• Task material

--------

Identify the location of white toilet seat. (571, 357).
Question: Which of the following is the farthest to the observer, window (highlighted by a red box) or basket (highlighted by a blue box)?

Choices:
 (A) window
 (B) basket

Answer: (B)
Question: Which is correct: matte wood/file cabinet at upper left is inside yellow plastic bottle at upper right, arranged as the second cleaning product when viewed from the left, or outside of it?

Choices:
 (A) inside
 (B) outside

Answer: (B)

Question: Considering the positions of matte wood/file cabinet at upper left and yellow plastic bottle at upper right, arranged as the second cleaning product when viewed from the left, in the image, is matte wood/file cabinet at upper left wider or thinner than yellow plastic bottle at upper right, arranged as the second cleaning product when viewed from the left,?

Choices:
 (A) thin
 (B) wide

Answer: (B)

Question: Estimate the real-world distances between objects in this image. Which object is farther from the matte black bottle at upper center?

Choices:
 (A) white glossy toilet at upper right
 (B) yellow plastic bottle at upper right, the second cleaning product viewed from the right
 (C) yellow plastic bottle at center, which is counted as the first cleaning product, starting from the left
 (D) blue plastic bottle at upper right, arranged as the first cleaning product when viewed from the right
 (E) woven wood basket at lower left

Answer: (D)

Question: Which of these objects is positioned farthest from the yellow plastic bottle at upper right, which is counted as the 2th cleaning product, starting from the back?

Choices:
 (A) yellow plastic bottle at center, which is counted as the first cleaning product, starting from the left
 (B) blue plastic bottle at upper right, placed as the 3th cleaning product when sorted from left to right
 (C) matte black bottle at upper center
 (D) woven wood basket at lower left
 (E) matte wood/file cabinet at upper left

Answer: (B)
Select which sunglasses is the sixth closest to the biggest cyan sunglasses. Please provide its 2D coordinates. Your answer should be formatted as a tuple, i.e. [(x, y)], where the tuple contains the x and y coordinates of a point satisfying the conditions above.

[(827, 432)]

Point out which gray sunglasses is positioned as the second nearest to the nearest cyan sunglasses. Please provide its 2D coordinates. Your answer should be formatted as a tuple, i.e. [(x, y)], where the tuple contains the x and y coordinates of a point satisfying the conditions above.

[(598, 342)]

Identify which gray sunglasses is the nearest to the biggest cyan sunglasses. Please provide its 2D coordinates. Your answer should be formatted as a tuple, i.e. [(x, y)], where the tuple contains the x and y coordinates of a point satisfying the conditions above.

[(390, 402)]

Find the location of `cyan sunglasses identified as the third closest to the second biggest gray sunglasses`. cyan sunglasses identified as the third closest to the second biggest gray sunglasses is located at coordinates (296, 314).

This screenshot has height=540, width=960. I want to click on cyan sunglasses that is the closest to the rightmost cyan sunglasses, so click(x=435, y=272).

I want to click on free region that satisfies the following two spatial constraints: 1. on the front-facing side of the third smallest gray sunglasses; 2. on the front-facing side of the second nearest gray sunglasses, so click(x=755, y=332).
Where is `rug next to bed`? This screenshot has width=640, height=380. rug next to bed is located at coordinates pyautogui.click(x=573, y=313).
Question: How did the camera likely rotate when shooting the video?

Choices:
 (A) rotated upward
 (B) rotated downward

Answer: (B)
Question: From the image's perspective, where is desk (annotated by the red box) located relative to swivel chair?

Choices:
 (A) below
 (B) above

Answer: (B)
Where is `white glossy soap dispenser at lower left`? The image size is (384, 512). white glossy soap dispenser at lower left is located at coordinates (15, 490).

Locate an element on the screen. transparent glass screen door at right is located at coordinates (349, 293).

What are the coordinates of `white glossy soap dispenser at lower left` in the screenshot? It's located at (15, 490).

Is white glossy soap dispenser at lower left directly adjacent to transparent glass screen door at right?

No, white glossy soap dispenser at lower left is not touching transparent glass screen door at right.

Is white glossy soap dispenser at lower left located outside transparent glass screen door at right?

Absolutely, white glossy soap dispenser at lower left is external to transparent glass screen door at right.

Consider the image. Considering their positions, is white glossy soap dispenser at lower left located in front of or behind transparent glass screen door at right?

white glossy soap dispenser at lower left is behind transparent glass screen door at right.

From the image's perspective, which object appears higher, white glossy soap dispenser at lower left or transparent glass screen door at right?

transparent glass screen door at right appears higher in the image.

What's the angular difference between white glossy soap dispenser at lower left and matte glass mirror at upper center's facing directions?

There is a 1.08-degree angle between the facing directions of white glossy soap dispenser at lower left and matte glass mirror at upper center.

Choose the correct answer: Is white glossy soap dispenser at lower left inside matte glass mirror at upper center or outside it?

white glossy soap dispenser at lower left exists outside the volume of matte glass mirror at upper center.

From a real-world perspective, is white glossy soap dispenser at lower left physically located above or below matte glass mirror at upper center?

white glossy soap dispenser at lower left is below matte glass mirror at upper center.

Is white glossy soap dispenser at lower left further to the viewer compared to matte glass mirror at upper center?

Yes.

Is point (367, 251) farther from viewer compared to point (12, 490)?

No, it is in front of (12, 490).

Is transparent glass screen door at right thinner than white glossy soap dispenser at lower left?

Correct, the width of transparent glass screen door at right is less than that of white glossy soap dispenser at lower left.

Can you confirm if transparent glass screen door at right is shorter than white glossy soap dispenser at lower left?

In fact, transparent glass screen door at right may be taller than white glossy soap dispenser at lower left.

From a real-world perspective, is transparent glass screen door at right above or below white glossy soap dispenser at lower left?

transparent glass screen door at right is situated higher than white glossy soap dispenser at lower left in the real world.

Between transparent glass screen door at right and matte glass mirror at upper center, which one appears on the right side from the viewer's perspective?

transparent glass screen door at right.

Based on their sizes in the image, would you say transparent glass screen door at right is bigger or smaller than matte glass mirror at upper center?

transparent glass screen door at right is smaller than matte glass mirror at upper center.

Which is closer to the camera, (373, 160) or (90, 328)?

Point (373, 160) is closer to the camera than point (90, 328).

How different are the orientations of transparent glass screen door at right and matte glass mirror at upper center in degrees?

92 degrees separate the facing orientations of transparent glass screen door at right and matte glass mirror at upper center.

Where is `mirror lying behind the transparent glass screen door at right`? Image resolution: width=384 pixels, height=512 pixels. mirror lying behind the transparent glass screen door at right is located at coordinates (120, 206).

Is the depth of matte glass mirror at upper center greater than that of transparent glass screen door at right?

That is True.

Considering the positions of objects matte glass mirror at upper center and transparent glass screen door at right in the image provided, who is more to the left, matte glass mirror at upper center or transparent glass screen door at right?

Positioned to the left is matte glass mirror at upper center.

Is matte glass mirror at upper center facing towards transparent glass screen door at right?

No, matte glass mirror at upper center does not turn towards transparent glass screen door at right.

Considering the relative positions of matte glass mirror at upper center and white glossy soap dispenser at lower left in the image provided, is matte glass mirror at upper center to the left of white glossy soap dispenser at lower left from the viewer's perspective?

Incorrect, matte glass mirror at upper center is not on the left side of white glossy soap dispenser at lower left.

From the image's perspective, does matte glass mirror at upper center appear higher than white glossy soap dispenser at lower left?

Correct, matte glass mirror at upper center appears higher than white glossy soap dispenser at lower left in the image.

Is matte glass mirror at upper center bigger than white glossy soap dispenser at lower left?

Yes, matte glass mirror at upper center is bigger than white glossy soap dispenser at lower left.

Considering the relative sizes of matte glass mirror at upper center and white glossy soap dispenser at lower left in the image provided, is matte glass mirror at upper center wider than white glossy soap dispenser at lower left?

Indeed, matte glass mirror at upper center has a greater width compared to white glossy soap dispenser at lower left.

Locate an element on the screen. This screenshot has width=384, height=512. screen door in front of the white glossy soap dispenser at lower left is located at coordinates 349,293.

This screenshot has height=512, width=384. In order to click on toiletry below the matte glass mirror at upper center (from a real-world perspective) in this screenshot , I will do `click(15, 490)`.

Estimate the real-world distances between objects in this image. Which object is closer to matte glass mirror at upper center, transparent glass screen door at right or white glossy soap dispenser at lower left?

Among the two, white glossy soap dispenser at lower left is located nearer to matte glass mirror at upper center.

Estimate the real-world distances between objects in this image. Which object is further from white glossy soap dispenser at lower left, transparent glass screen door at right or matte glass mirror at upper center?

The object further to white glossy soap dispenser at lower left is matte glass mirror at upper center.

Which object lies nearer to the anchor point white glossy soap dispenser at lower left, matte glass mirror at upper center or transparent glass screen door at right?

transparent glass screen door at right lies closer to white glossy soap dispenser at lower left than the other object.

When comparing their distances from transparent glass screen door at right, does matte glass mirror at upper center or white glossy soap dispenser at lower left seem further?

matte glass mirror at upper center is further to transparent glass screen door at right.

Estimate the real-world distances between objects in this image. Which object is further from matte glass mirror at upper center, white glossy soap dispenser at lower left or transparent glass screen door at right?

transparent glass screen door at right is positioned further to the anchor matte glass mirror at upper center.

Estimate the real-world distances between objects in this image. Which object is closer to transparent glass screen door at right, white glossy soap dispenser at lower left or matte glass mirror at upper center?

--------

• What the exercise asks
Reproduce the data above verbatim, beginning with the line containing "Indeed, matte glass" and continuing through the end of the data.

• Exercise solution
Indeed, matte glass mirror at upper center has a greater width compared to white glossy soap dispenser at lower left.

Locate an element on the screen. This screenshot has width=384, height=512. screen door in front of the white glossy soap dispenser at lower left is located at coordinates 349,293.

This screenshot has height=512, width=384. In order to click on toiletry below the matte glass mirror at upper center (from a real-world perspective) in this screenshot , I will do `click(15, 490)`.

Estimate the real-world distances between objects in this image. Which object is closer to matte glass mirror at upper center, transparent glass screen door at right or white glossy soap dispenser at lower left?

Among the two, white glossy soap dispenser at lower left is located nearer to matte glass mirror at upper center.

Estimate the real-world distances between objects in this image. Which object is further from white glossy soap dispenser at lower left, transparent glass screen door at right or matte glass mirror at upper center?

The object further to white glossy soap dispenser at lower left is matte glass mirror at upper center.

Which object lies nearer to the anchor point white glossy soap dispenser at lower left, matte glass mirror at upper center or transparent glass screen door at right?

transparent glass screen door at right lies closer to white glossy soap dispenser at lower left than the other object.

When comparing their distances from transparent glass screen door at right, does matte glass mirror at upper center or white glossy soap dispenser at lower left seem further?

matte glass mirror at upper center is further to transparent glass screen door at right.

Estimate the real-world distances between objects in this image. Which object is further from matte glass mirror at upper center, white glossy soap dispenser at lower left or transparent glass screen door at right?

transparent glass screen door at right is positioned further to the anchor matte glass mirror at upper center.

Estimate the real-world distances between objects in this image. Which object is closer to transparent glass screen door at right, white glossy soap dispenser at lower left or matte glass mirror at upper center?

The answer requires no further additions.